**WHAT TO PRODUCE:** Repeat every entry exactly. Do not include the pictures.

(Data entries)
# # #

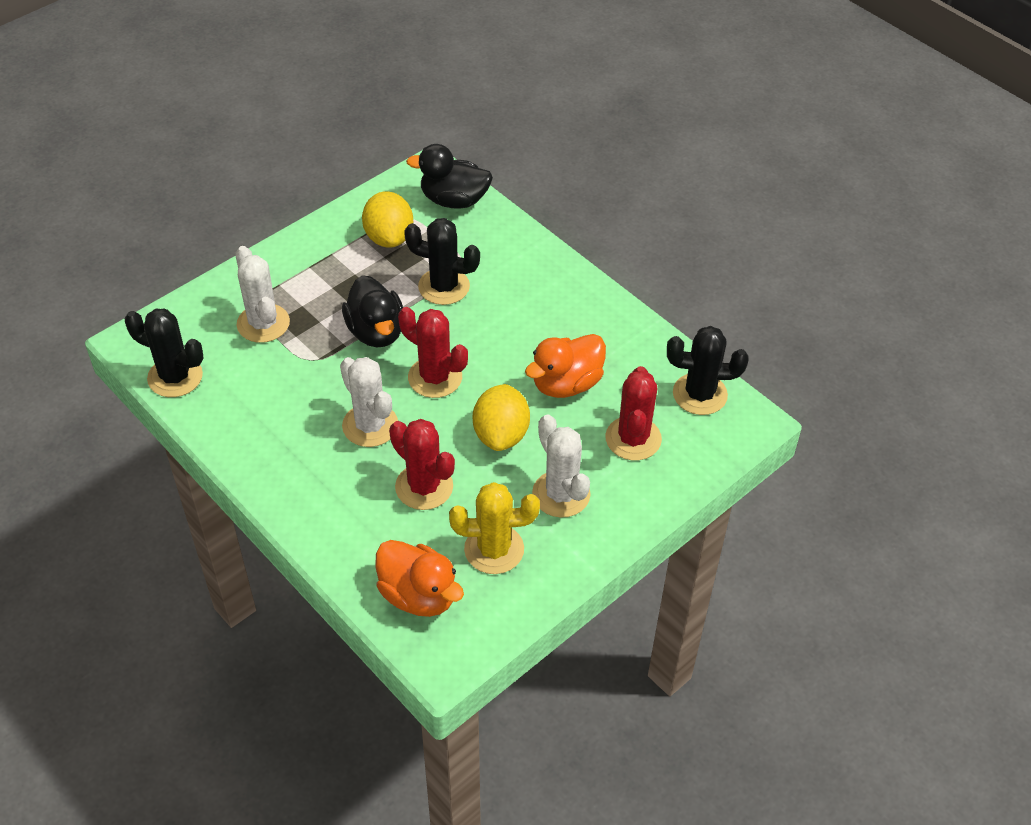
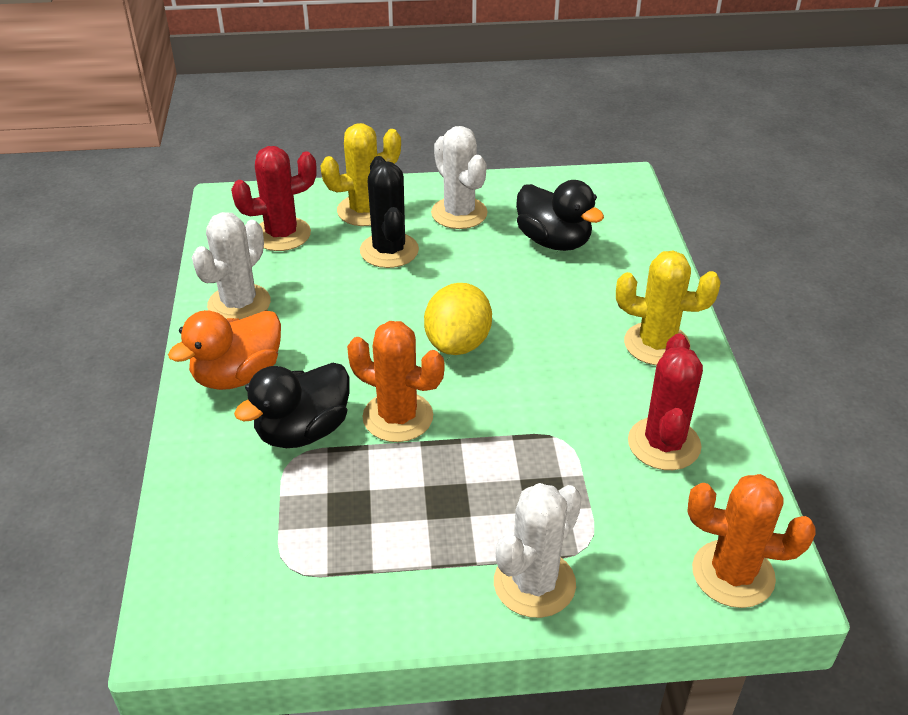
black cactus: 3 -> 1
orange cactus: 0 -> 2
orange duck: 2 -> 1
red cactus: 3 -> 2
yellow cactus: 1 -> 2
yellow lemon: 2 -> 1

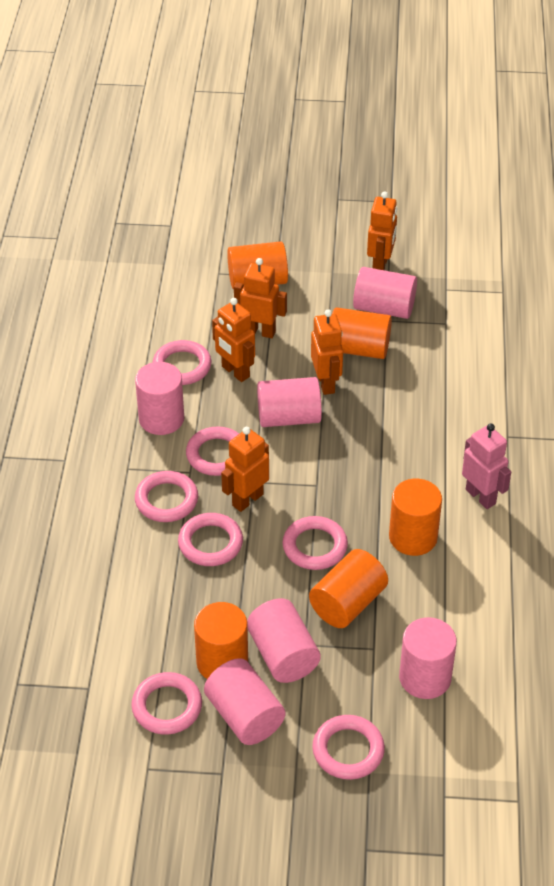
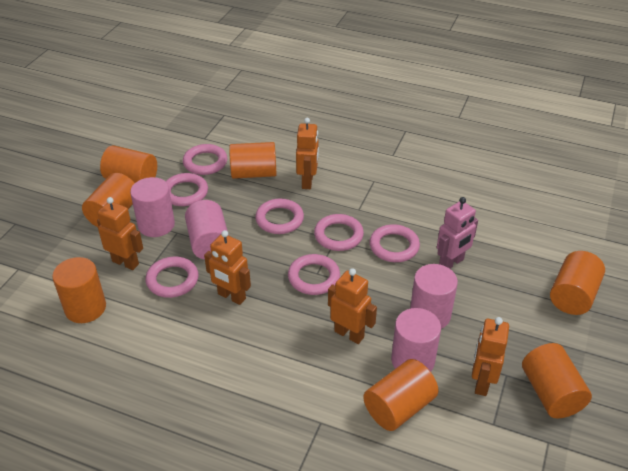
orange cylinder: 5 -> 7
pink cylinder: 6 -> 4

# # #

**ANSWER SPACE:**
black cactus: 3 -> 1
orange cactus: 0 -> 2
orange duck: 2 -> 1
red cactus: 3 -> 2
yellow cactus: 1 -> 2
yellow lemon: 2 -> 1

orange cylinder: 5 -> 7
pink cylinder: 6 -> 4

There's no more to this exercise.